TASK DIRECTIONS >> When a line in the entries contains the word "none", copy that line in full.
----------------
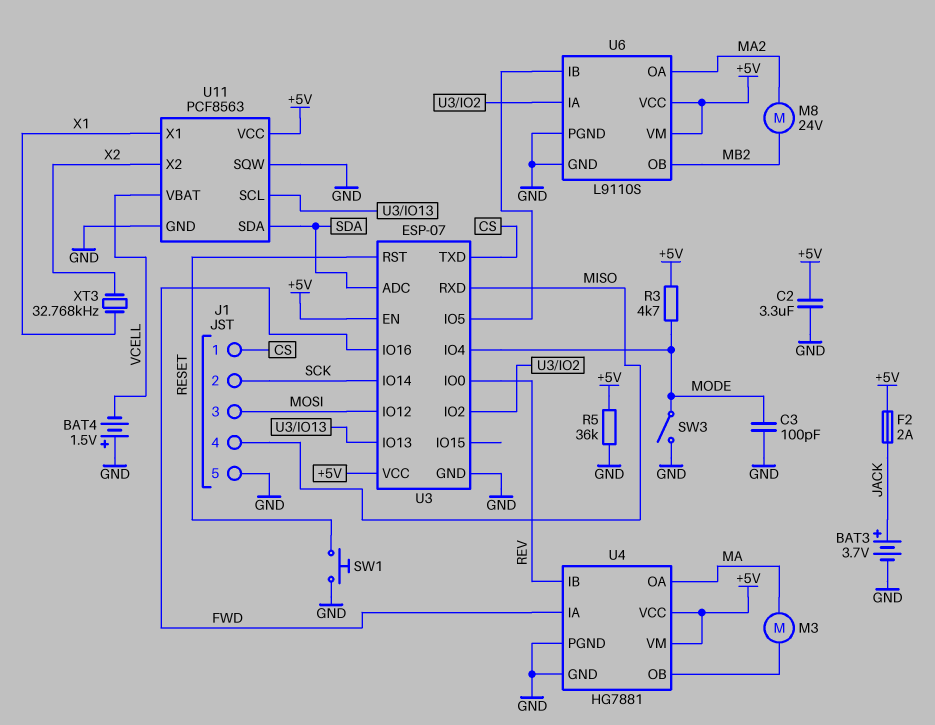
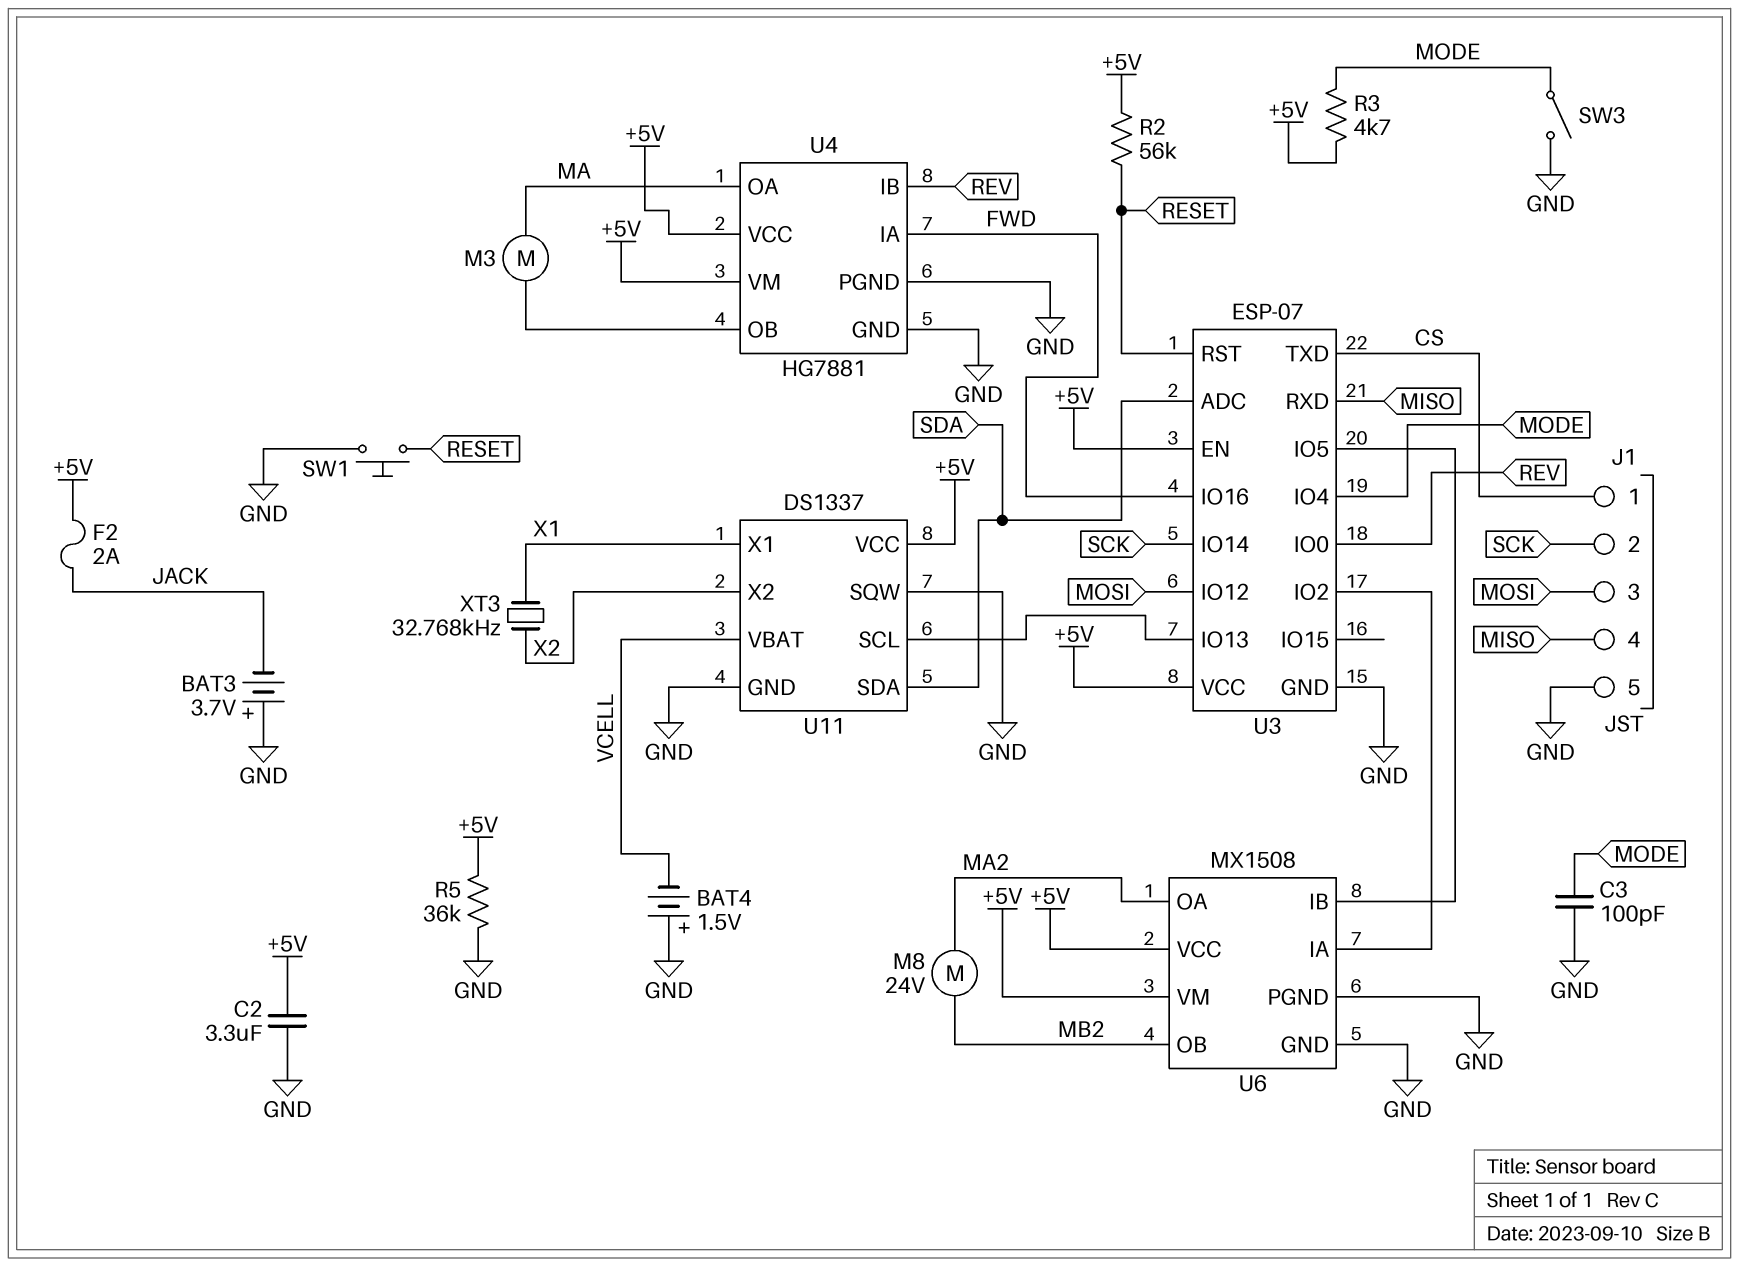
BAT3: 3.7V (plus JACK, minus GND) -> 3.7V (plus GND, minus JACK)
R2: none -> 56k (+5V, RESET)
U6: L9110S -> MX1508
U11: PCF8563 -> DS1337

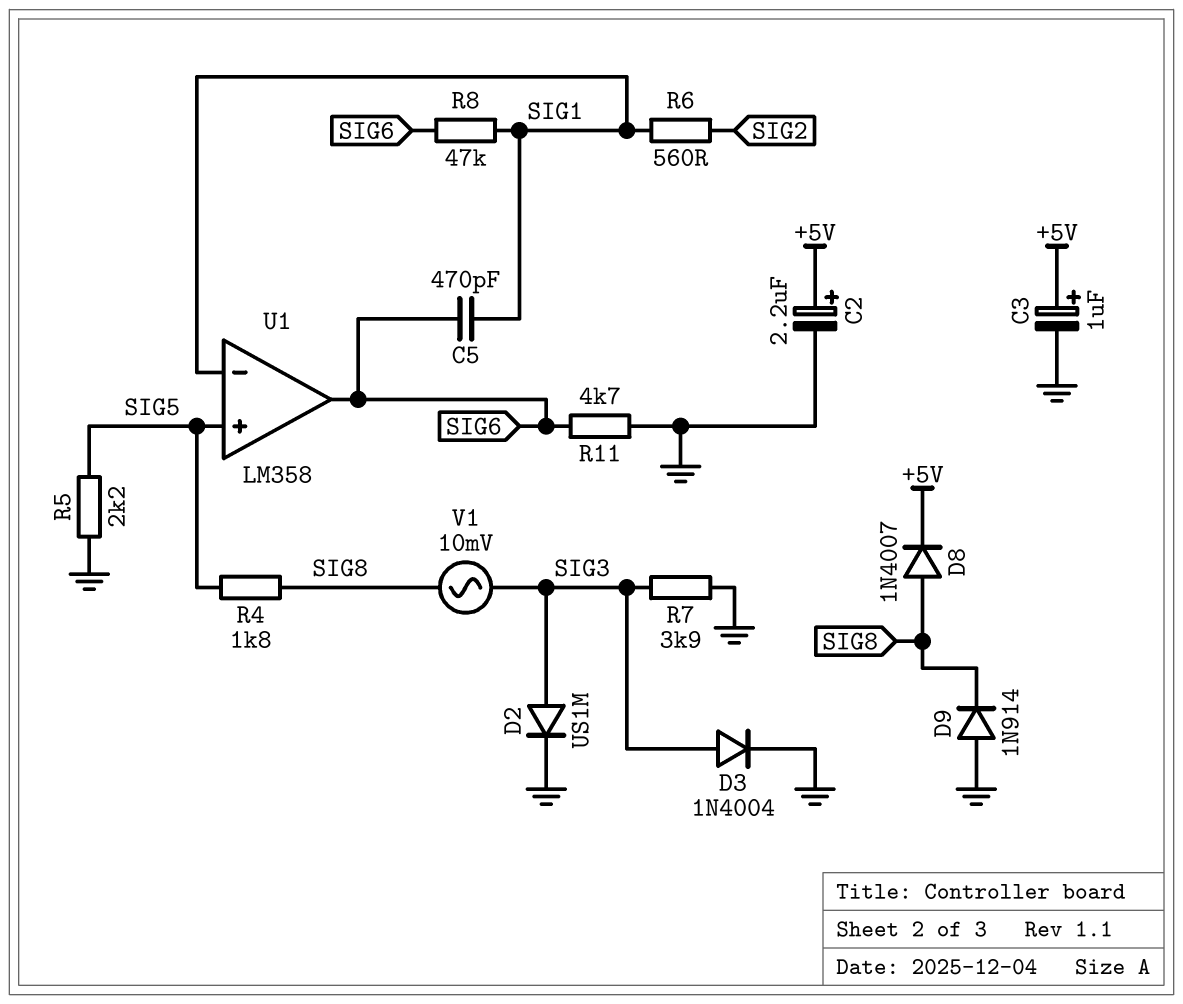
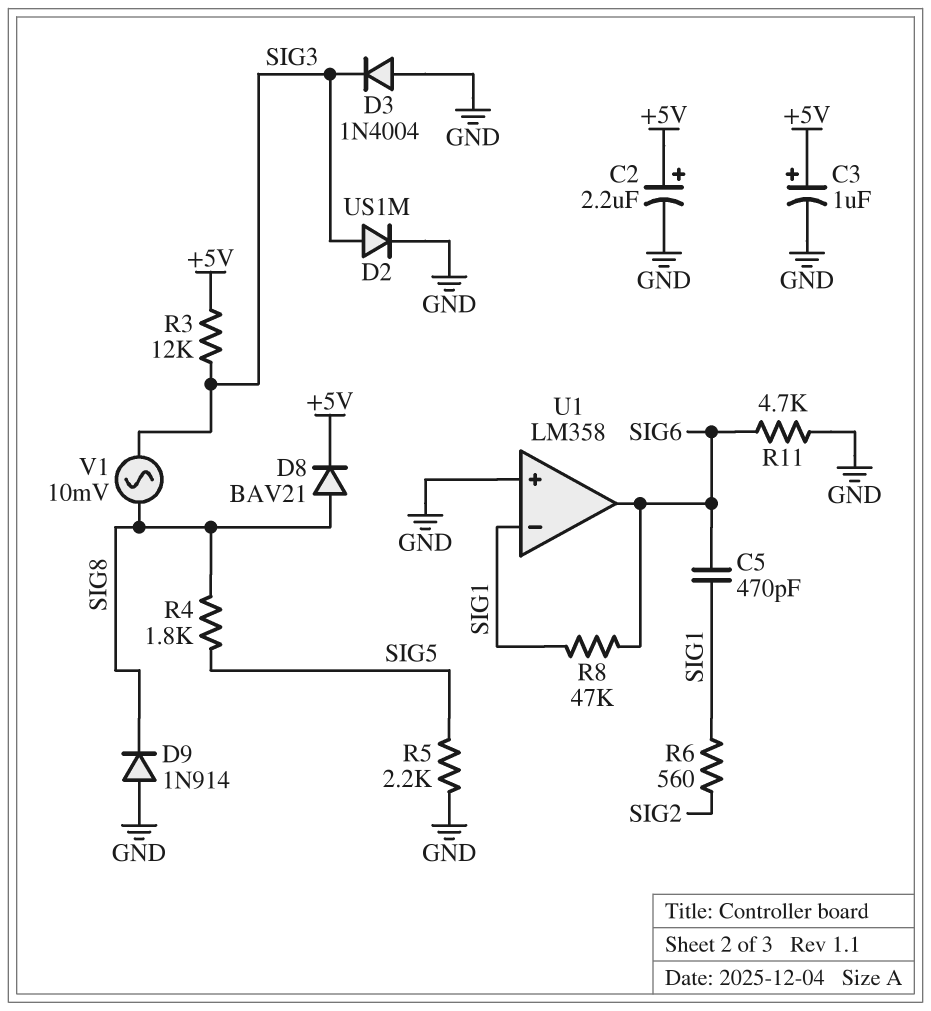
D3: diode 1N4004 (A SIG3, K GND) -> diode 1N4004 (A GND, K SIG3)
D8: diode 1N4007 (A SIG8, K +5V) -> diode BAV21 (A SIG8, K +5V)
R3: none -> 12k (+5V, SIG3)
R7: 3.9k (GND, SIG3) -> none
U1 pin in+: SIG5 -> GND

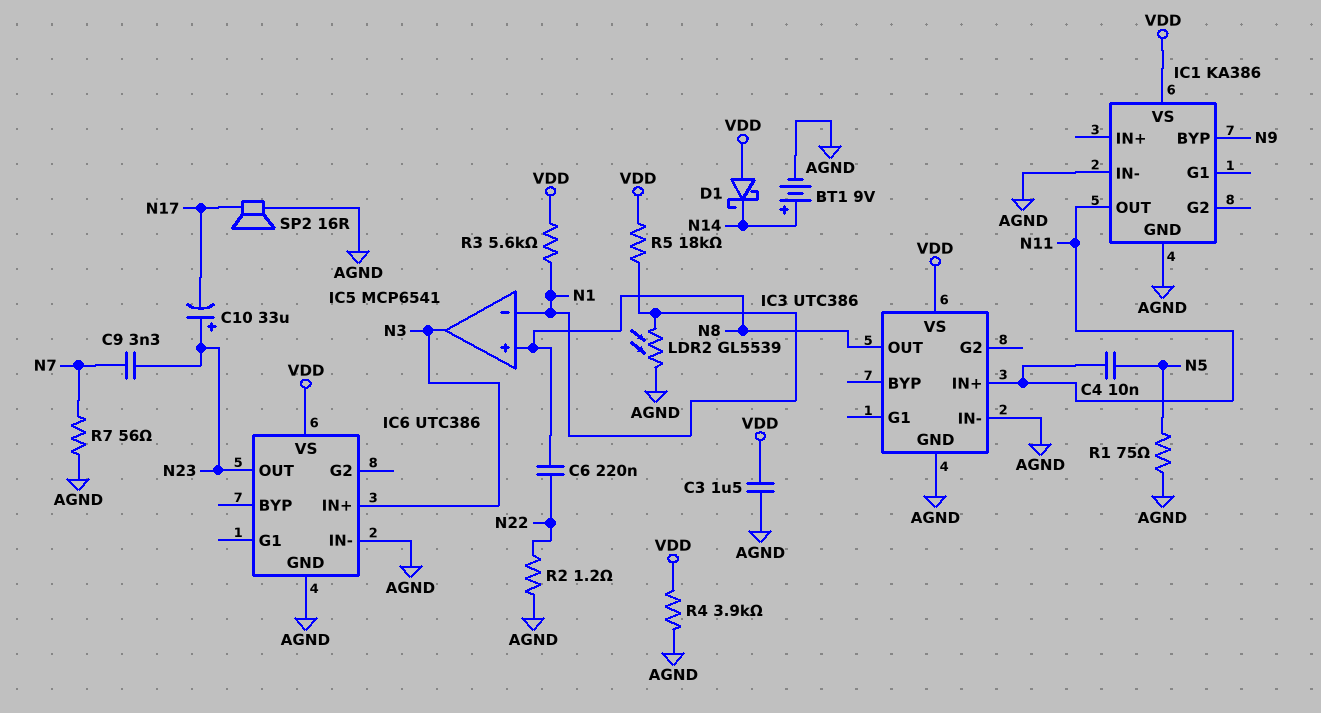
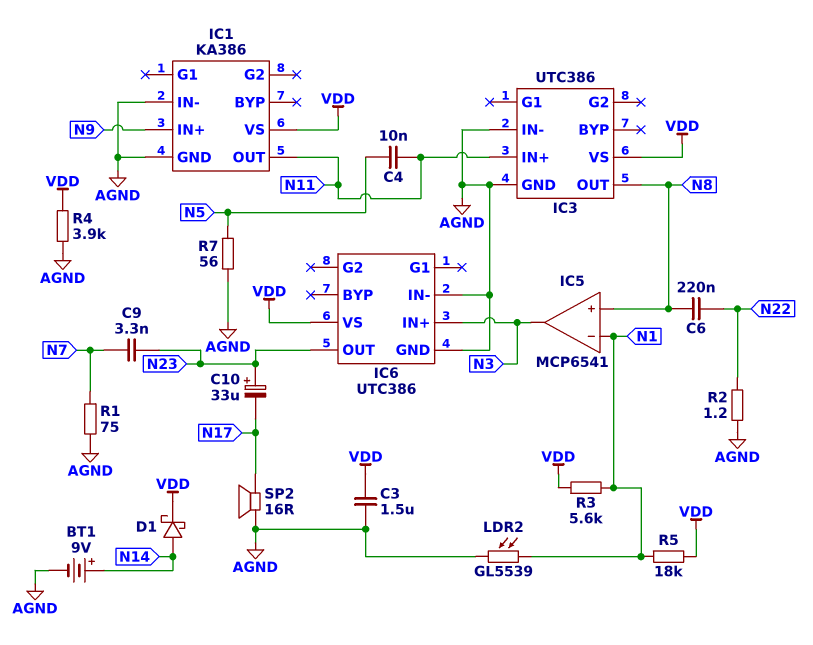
D1: schottky (A VDD, K N14) -> schottky (A N14, K VDD)
IC1 pin BYP: N9 -> none
IC1 pin IN+: none -> N9
R1: 75 (AGND, N5) -> 75 (AGND, N7)
R7: 56 (AGND, N7) -> 56 (AGND, N5)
----------------
RESPONSE TO THIS EXERCISE >>
R2: none -> 56k (+5V, RESET)
R3: none -> 12k (+5V, SIG3)
R7: 3.9k (GND, SIG3) -> none
IC1 pin BYP: N9 -> none
IC1 pin IN+: none -> N9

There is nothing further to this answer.